**What to work on:** A complete answer includes every line below with the word "degrees".

━━━━━ Source data ━━━━━

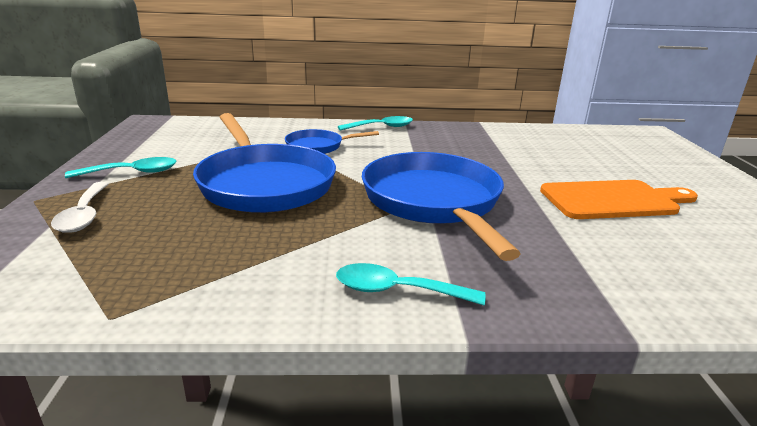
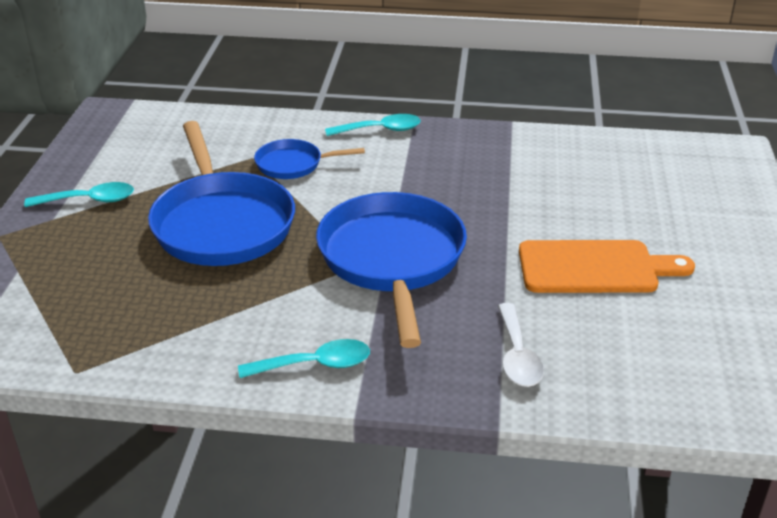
camera: 10 degrees right, 10 degrees up
(84, 215) = (47, 258): white spoon -> white spoon (517, 355)
(398, 291) = (314, 365): turquoise spoon -> turquoise spoon turned 150 degrees clockwise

━━━━━

**Written answer:**
camera: 10 degrees right, 10 degrees up
(398, 291) = (314, 365): turquoise spoon -> turquoise spoon turned 150 degrees clockwise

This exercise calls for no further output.